Structured diff data:
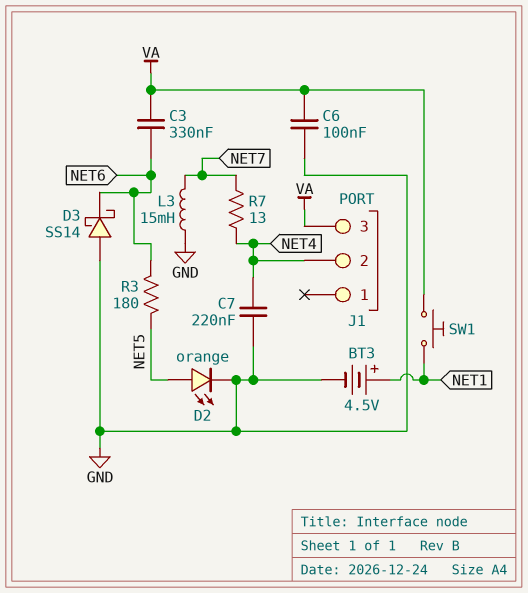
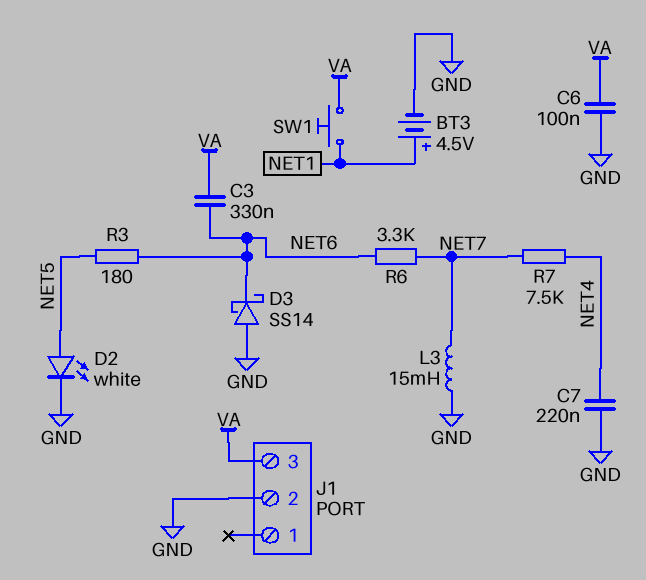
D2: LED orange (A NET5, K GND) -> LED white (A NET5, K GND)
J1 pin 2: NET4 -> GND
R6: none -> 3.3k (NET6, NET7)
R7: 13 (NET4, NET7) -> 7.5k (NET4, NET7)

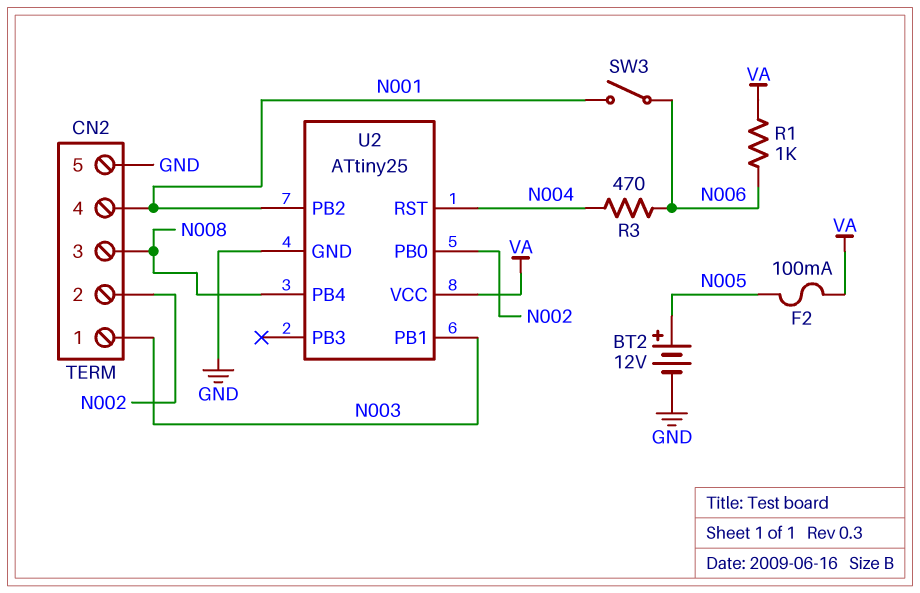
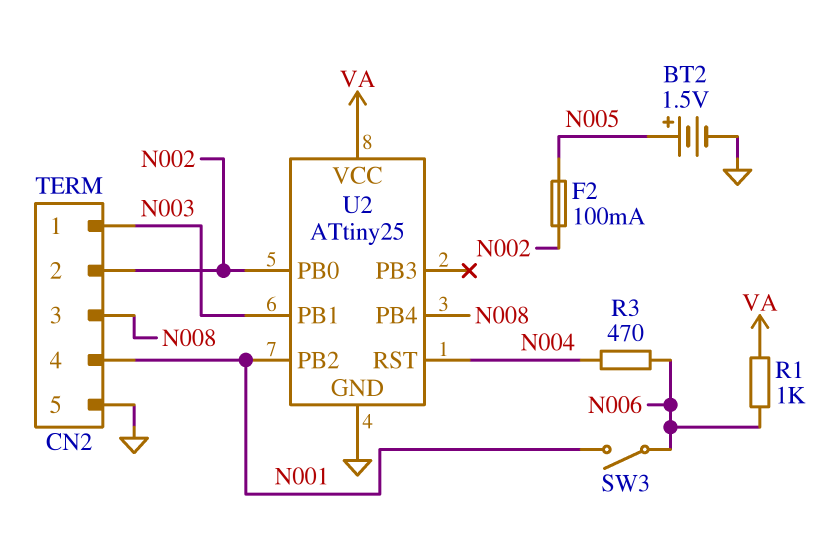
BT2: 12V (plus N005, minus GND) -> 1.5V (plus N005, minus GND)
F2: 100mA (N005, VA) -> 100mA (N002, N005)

[TASK INSTRUCTIONS]: What you give back must match the entries exactly, apart from the omitted pictures.

[ANSWER TO THE EXERCISE]:
D2: LED orange (A NET5, K GND) -> LED white (A NET5, K GND)
J1 pin 2: NET4 -> GND
R6: none -> 3.3k (NET6, NET7)
R7: 13 (NET4, NET7) -> 7.5k (NET4, NET7)

BT2: 12V (plus N005, minus GND) -> 1.5V (plus N005, minus GND)
F2: 100mA (N005, VA) -> 100mA (N002, N005)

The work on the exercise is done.